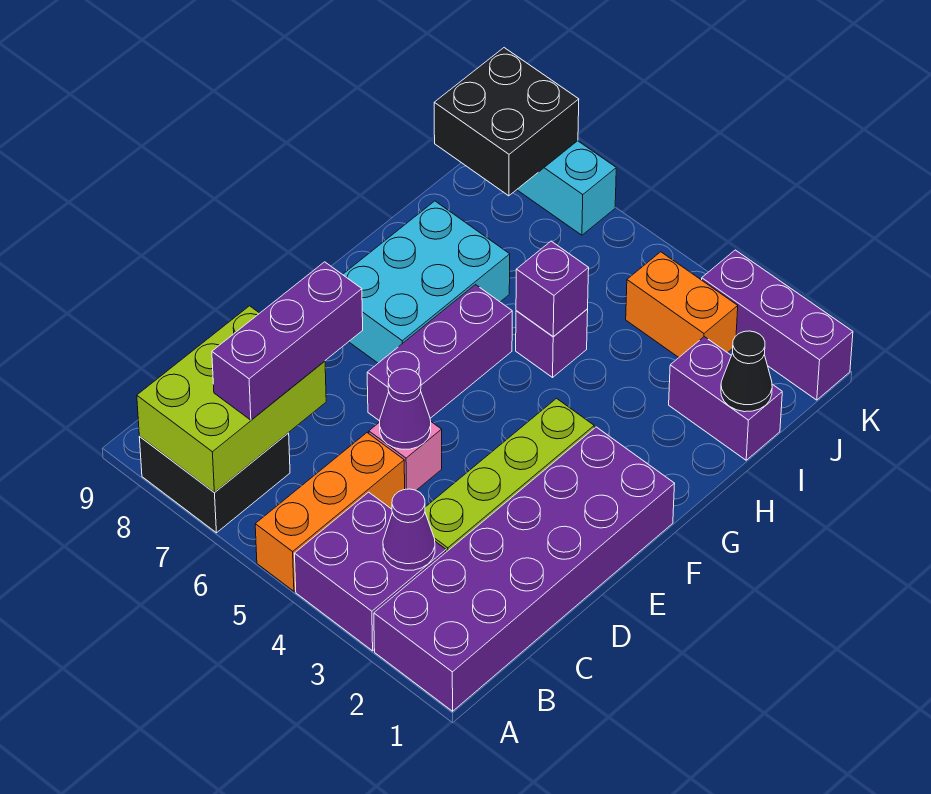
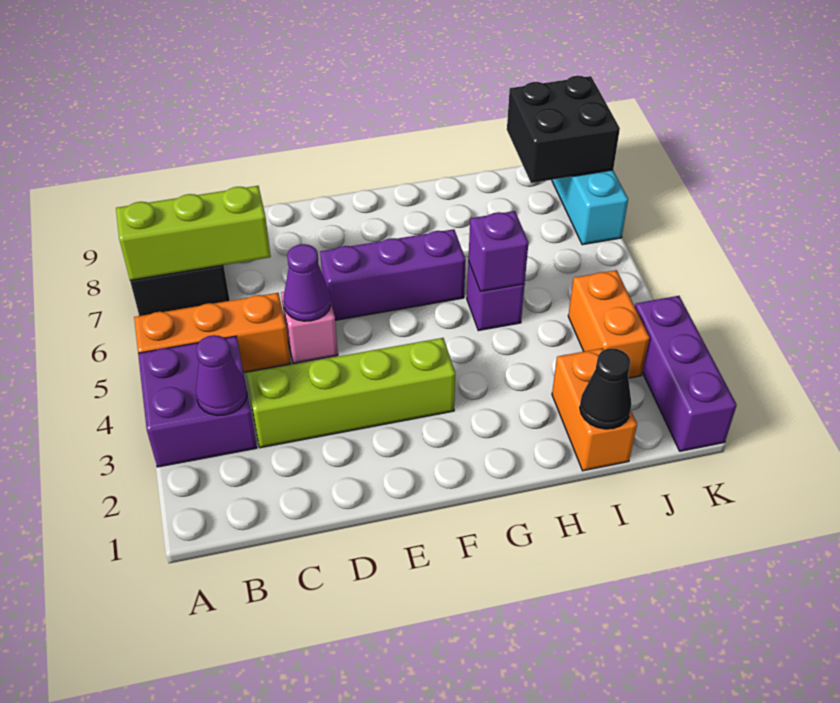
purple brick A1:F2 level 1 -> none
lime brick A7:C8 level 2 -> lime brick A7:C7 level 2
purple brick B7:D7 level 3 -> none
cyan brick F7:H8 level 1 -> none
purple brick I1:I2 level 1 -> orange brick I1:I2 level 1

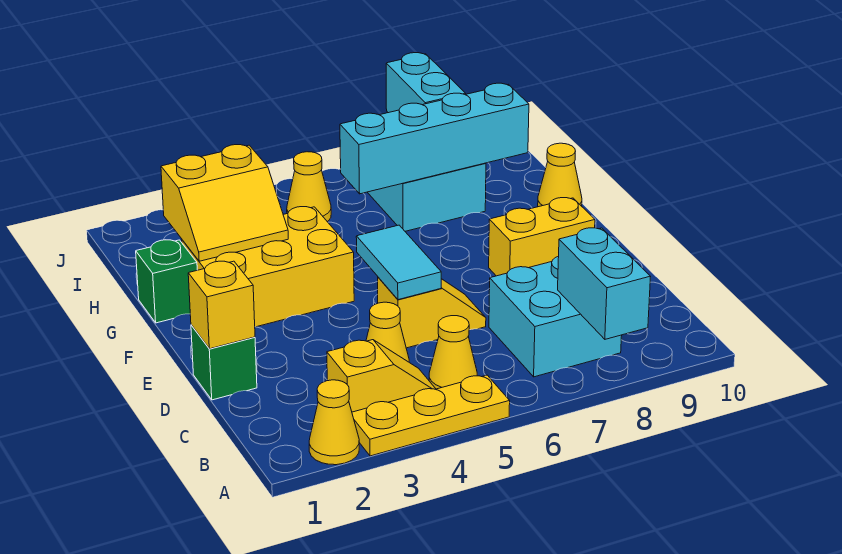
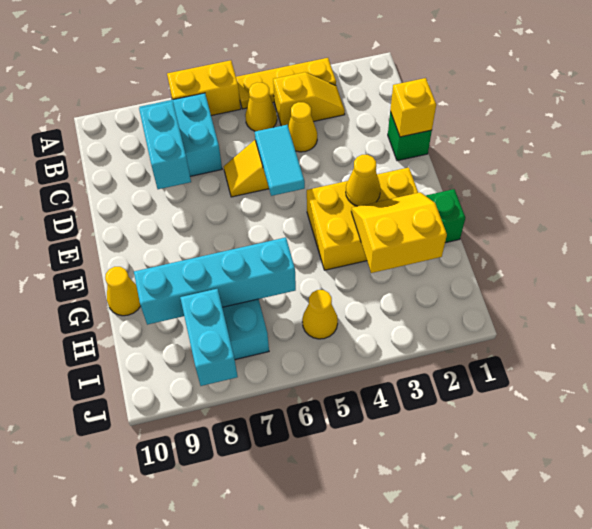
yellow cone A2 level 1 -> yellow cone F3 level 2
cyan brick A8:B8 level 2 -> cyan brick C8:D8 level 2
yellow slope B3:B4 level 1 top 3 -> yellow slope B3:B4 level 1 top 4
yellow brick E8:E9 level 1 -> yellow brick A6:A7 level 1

○ ○ ○ ○ ○

▶ **Exercise requirements**: Without the pictures, repeat every line of the material above exactly.

▶ **Response below**:
purple brick A1:F2 level 1 -> none
lime brick A7:C8 level 2 -> lime brick A7:C7 level 2
purple brick B7:D7 level 3 -> none
cyan brick F7:H8 level 1 -> none
purple brick I1:I2 level 1 -> orange brick I1:I2 level 1

yellow cone A2 level 1 -> yellow cone F3 level 2
cyan brick A8:B8 level 2 -> cyan brick C8:D8 level 2
yellow slope B3:B4 level 1 top 3 -> yellow slope B3:B4 level 1 top 4
yellow brick E8:E9 level 1 -> yellow brick A6:A7 level 1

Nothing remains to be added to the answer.